Before-and-after object lists:
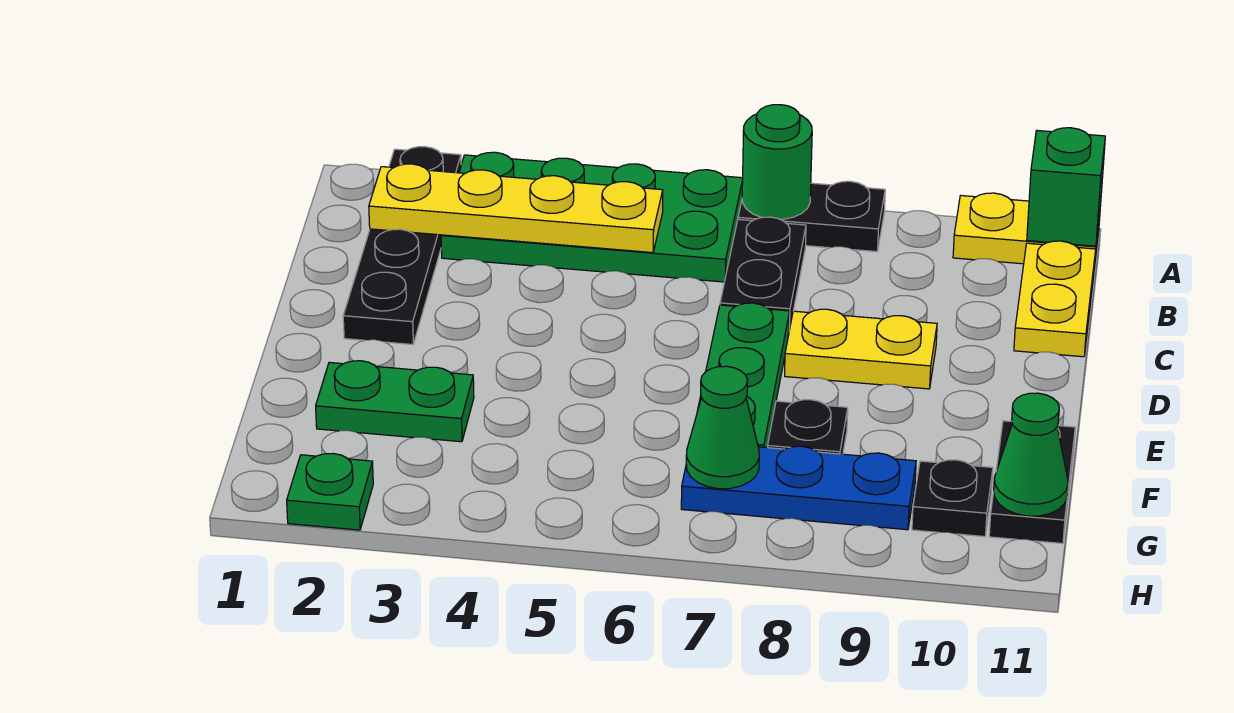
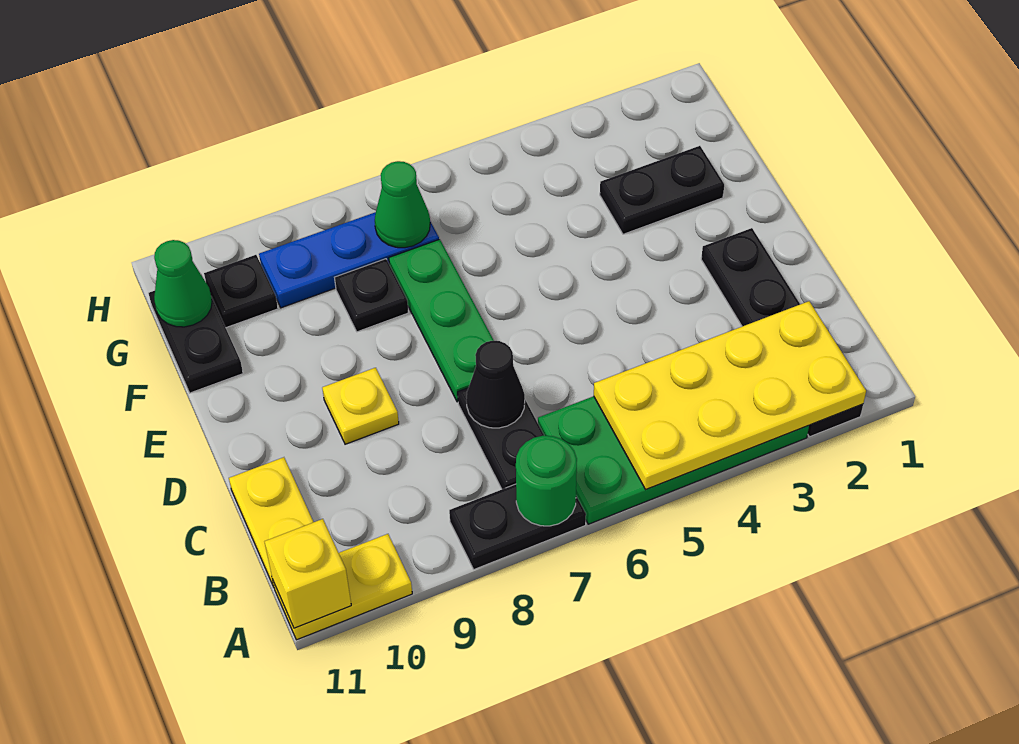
green 1x1 brick [1027,128,1105,246] -> yellow 1x1 brick [264,519,351,628]
yellow 1x4 plate [369,164,663,253] -> yellow 2x4 plate [594,301,866,489]
none -> black 1x1 cone [466,341,525,428]
yellow 1x2 plate [785,309,937,389] -> yellow 1x1 plate [322,368,399,444]
green 1x2 plate [316,361,474,442] -> black 1x2 plate [600,146,724,234]
green 1x1 plate [287,454,373,530] -> none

◆ **Instruction**:
Considering the records above, state how many lines contain the word "green", with nothing else in your reply.

◆ **Output for this task**:
3